[Data items]
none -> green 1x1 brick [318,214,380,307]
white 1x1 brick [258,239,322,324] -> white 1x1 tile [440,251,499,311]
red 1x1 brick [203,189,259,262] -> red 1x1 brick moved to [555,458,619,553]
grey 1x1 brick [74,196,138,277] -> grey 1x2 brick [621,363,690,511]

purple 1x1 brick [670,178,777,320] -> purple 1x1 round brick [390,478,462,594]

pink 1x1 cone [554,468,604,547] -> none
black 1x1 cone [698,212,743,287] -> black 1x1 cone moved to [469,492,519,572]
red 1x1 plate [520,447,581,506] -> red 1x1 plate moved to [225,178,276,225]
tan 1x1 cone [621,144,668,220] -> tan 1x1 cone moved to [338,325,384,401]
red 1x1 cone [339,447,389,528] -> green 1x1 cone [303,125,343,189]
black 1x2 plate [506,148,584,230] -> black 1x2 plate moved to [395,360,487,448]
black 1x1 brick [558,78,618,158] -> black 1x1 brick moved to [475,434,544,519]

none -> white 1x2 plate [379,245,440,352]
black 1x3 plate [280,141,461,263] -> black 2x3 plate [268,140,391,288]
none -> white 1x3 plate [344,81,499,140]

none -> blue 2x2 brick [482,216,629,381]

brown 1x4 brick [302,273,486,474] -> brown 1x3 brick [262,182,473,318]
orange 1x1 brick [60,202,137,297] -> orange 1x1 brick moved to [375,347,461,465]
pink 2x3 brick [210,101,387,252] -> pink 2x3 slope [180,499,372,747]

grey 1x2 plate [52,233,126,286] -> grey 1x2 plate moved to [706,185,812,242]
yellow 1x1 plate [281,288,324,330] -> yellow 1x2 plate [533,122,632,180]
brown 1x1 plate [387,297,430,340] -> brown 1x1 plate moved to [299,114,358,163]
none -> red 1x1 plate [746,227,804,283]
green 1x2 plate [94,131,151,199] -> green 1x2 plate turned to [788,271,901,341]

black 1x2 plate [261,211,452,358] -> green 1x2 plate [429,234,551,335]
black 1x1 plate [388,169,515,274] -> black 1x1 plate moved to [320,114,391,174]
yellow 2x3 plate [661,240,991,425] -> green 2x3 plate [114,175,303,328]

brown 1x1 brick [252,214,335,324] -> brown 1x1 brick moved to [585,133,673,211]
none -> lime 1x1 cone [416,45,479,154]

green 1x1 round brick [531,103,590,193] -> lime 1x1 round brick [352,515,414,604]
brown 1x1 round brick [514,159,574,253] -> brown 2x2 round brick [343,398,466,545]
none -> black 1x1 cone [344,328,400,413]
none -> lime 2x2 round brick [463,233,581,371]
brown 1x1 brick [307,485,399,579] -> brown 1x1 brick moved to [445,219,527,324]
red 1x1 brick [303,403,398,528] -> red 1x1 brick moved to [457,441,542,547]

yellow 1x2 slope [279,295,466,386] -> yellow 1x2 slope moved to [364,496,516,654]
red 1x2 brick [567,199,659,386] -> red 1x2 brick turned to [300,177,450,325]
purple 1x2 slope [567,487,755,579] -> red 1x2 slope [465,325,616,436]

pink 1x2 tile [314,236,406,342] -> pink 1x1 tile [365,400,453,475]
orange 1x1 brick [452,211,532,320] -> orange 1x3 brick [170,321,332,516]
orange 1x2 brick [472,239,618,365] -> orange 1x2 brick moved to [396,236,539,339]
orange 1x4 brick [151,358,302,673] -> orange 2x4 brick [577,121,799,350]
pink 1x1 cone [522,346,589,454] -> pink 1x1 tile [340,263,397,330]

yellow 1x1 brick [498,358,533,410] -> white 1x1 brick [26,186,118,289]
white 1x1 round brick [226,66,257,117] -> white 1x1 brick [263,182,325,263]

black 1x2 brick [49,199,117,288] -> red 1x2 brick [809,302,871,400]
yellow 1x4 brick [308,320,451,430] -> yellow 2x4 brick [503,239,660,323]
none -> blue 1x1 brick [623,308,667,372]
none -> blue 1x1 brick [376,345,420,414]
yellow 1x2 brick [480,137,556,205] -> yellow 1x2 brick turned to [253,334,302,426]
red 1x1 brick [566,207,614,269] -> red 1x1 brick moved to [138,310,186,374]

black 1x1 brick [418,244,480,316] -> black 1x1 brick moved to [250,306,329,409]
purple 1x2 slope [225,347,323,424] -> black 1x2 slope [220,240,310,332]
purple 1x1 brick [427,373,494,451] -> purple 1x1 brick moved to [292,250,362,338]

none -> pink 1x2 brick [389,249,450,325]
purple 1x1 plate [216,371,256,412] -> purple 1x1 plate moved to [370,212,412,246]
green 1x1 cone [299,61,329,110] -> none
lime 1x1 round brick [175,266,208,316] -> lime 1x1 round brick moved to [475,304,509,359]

*What you are asked to do*
Pick each line holding "purple" out of the entries above and return it.

*Answer to the exercise*
purple 1x1 brick [670,178,777,320] -> purple 1x1 round brick [390,478,462,594]
purple 1x2 slope [567,487,755,579] -> red 1x2 slope [465,325,616,436]
purple 1x2 slope [225,347,323,424] -> black 1x2 slope [220,240,310,332]
purple 1x1 brick [427,373,494,451] -> purple 1x1 brick moved to [292,250,362,338]
purple 1x1 plate [216,371,256,412] -> purple 1x1 plate moved to [370,212,412,246]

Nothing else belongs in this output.